### EXERCISE DETAILS
Below are the entries. Transcribe exactly the lines from the one with "(294, 219) = (740, 342): brown" through the one with "(558, 675) = (306, 274): red", ends included, and leave out all others.

### SUPPLIED RECORDS
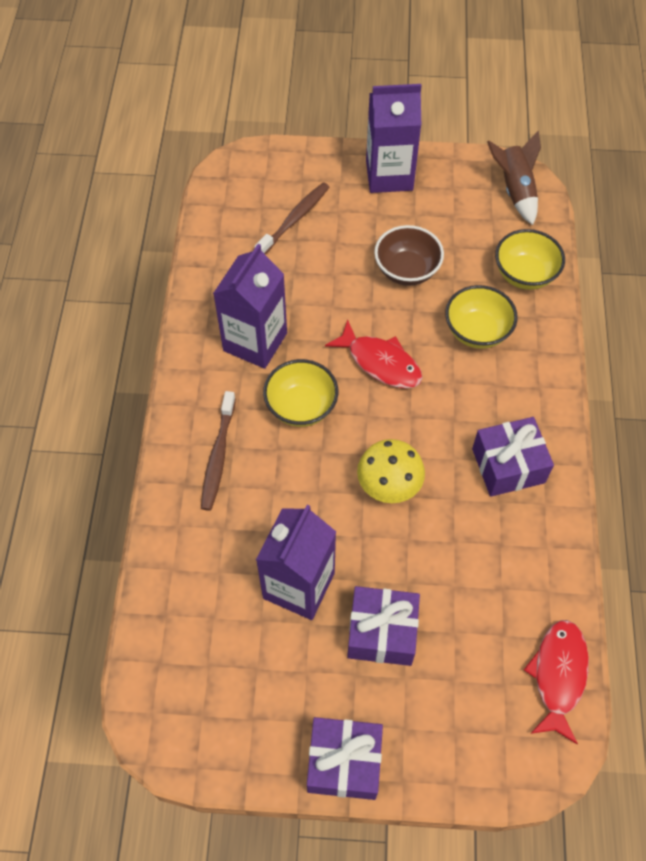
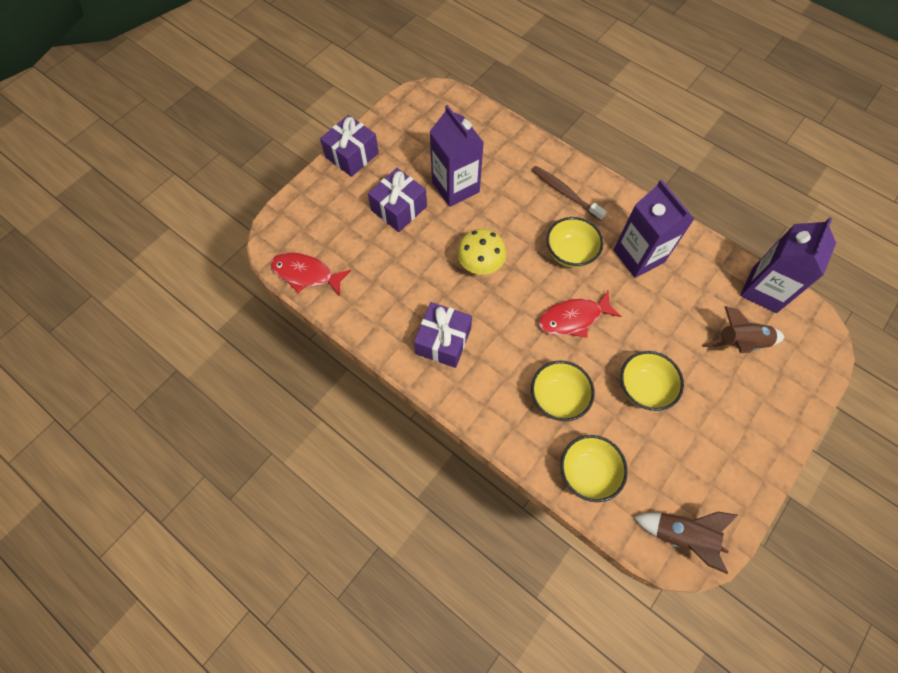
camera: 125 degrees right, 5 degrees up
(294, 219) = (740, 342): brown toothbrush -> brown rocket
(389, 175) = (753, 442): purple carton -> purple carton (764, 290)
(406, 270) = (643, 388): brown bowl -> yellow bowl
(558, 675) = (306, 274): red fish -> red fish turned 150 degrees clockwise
==
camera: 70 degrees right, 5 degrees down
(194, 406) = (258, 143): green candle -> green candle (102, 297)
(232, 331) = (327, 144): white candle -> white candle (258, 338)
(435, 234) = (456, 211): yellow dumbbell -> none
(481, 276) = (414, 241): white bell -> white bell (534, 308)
---
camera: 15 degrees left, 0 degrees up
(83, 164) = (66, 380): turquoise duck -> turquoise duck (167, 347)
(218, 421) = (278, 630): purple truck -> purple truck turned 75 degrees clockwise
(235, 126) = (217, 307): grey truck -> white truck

### ANSWER TO THE EXERCISE
(294, 219) = (740, 342): brown toothbrush -> brown rocket
(389, 175) = (753, 442): purple carton -> purple carton (764, 290)
(406, 270) = (643, 388): brown bowl -> yellow bowl
(558, 675) = (306, 274): red fish -> red fish turned 150 degrees clockwise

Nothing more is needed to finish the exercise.